▶ _TASK STATEMENT_
Without changing a single word, restate the entries below.

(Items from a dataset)
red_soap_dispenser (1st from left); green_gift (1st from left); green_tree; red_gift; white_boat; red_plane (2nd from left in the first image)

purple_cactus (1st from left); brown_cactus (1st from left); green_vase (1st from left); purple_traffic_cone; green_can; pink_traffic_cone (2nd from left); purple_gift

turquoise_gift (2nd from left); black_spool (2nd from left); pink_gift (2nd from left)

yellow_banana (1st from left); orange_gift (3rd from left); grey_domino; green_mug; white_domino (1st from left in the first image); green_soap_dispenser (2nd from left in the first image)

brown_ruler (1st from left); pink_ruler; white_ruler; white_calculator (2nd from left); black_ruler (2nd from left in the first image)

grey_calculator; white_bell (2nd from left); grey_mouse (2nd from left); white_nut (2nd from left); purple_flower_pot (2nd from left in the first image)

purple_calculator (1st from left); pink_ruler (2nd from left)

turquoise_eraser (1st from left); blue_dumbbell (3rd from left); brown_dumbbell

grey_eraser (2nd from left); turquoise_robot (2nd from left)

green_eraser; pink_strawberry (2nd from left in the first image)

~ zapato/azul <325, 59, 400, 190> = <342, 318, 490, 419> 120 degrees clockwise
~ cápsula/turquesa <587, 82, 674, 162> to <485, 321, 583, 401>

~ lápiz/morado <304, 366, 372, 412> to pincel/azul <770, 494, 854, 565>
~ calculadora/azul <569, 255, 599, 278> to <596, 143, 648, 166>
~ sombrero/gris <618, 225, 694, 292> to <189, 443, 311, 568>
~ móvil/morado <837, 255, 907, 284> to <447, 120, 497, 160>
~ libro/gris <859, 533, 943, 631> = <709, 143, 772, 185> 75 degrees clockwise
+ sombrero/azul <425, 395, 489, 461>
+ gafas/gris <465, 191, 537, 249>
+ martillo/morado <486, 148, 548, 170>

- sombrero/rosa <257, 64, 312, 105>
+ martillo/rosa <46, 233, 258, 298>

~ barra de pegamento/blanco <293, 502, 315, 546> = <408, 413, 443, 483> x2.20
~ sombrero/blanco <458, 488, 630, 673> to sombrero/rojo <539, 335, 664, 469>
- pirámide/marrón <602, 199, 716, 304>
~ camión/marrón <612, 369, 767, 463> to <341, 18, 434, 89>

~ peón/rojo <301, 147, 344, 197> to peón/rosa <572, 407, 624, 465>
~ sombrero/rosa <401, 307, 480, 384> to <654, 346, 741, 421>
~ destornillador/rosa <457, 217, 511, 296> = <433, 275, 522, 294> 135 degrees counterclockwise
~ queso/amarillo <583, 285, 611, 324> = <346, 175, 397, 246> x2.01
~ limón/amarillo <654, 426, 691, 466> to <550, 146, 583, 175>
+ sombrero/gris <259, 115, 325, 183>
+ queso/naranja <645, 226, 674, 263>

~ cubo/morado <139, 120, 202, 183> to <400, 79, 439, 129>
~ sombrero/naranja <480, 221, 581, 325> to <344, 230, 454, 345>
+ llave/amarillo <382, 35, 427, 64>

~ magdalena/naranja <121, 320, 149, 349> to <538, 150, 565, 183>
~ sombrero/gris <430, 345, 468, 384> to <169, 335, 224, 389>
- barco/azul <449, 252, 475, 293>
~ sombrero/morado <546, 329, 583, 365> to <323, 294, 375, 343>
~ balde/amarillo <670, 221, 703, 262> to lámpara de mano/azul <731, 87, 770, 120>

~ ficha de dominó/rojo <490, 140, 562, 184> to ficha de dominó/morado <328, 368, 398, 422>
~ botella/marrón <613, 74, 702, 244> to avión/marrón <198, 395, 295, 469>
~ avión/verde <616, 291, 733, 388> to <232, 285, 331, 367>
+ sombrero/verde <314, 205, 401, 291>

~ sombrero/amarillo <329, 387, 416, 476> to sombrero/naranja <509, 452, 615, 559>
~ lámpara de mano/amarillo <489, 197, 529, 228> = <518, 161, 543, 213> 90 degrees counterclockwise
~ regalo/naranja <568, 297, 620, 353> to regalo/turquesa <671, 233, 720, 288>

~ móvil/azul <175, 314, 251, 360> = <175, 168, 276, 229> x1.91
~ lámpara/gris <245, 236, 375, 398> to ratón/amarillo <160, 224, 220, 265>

▶ _ANSWER TO THIS PROBLEM_
red_soap_dispenser (1st from left); green_gift (1st from left); green_tree; red_gift; white_boat; red_plane (2nd from left in the first image)

purple_cactus (1st from left); brown_cactus (1st from left); green_vase (1st from left); purple_traffic_cone; green_can; pink_traffic_cone (2nd from left); purple_gift

turquoise_gift (2nd from left); black_spool (2nd from left); pink_gift (2nd from left)

yellow_banana (1st from left); orange_gift (3rd from left); grey_domino; green_mug; white_domino (1st from left in the first image); green_soap_dispenser (2nd from left in the first image)

brown_ruler (1st from left); pink_ruler; white_ruler; white_calculator (2nd from left); black_ruler (2nd from left in the first image)

grey_calculator; white_bell (2nd from left); grey_mouse (2nd from left); white_nut (2nd from left); purple_flower_pot (2nd from left in the first image)

purple_calculator (1st from left); pink_ruler (2nd from left)

turquoise_eraser (1st from left); blue_dumbbell (3rd from left); brown_dumbbell

grey_eraser (2nd from left); turquoise_robot (2nd from left)

green_eraser; pink_strawberry (2nd from left in the first image)

~ zapato/azul <325, 59, 400, 190> = <342, 318, 490, 419> 120 degrees clockwise
~ cápsula/turquesa <587, 82, 674, 162> to <485, 321, 583, 401>

~ lápiz/morado <304, 366, 372, 412> to pincel/azul <770, 494, 854, 565>
~ calculadora/azul <569, 255, 599, 278> to <596, 143, 648, 166>
~ sombrero/gris <618, 225, 694, 292> to <189, 443, 311, 568>
~ móvil/morado <837, 255, 907, 284> to <447, 120, 497, 160>
~ libro/gris <859, 533, 943, 631> = <709, 143, 772, 185> 75 degrees clockwise
+ sombrero/azul <425, 395, 489, 461>
+ gafas/gris <465, 191, 537, 249>
+ martillo/morado <486, 148, 548, 170>

- sombrero/rosa <257, 64, 312, 105>
+ martillo/rosa <46, 233, 258, 298>

~ barra de pegamento/blanco <293, 502, 315, 546> = <408, 413, 443, 483> x2.20
~ sombrero/blanco <458, 488, 630, 673> to sombrero/rojo <539, 335, 664, 469>
- pirámide/marrón <602, 199, 716, 304>
~ camión/marrón <612, 369, 767, 463> to <341, 18, 434, 89>

~ peón/rojo <301, 147, 344, 197> to peón/rosa <572, 407, 624, 465>
~ sombrero/rosa <401, 307, 480, 384> to <654, 346, 741, 421>
~ destornillador/rosa <457, 217, 511, 296> = <433, 275, 522, 294> 135 degrees counterclockwise
~ queso/amarillo <583, 285, 611, 324> = <346, 175, 397, 246> x2.01
~ limón/amarillo <654, 426, 691, 466> to <550, 146, 583, 175>
+ sombrero/gris <259, 115, 325, 183>
+ queso/naranja <645, 226, 674, 263>

~ cubo/morado <139, 120, 202, 183> to <400, 79, 439, 129>
~ sombrero/naranja <480, 221, 581, 325> to <344, 230, 454, 345>
+ llave/amarillo <382, 35, 427, 64>

~ magdalena/naranja <121, 320, 149, 349> to <538, 150, 565, 183>
~ sombrero/gris <430, 345, 468, 384> to <169, 335, 224, 389>
- barco/azul <449, 252, 475, 293>
~ sombrero/morado <546, 329, 583, 365> to <323, 294, 375, 343>
~ balde/amarillo <670, 221, 703, 262> to lámpara de mano/azul <731, 87, 770, 120>

~ ficha de dominó/rojo <490, 140, 562, 184> to ficha de dominó/morado <328, 368, 398, 422>
~ botella/marrón <613, 74, 702, 244> to avión/marrón <198, 395, 295, 469>
~ avión/verde <616, 291, 733, 388> to <232, 285, 331, 367>
+ sombrero/verde <314, 205, 401, 291>

~ sombrero/amarillo <329, 387, 416, 476> to sombrero/naranja <509, 452, 615, 559>
~ lámpara de mano/amarillo <489, 197, 529, 228> = <518, 161, 543, 213> 90 degrees counterclockwise
~ regalo/naranja <568, 297, 620, 353> to regalo/turquesa <671, 233, 720, 288>

~ móvil/azul <175, 314, 251, 360> = <175, 168, 276, 229> x1.91
~ lámpara/gris <245, 236, 375, 398> to ratón/amarillo <160, 224, 220, 265>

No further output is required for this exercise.